= Beginning of Section =

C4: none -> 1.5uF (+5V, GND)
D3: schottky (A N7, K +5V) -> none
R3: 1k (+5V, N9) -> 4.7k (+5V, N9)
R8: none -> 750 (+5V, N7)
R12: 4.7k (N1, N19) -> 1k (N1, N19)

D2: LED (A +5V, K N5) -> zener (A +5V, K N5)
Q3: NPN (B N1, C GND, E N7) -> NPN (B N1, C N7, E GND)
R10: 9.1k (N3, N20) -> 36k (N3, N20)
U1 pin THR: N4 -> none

= End of Section =
= Beginning of Section =

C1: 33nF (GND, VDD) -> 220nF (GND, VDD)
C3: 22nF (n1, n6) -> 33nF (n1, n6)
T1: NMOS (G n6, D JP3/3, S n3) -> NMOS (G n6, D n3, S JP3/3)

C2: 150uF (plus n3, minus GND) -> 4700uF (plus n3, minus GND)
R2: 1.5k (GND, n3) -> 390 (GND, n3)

= End of Section =

**Exercise prompt**
Return all lines in the data that include the word "none".

**Answer section**
C4: none -> 1.5uF (+5V, GND)
D3: schottky (A N7, K +5V) -> none
R8: none -> 750 (+5V, N7)
U1 pin THR: N4 -> none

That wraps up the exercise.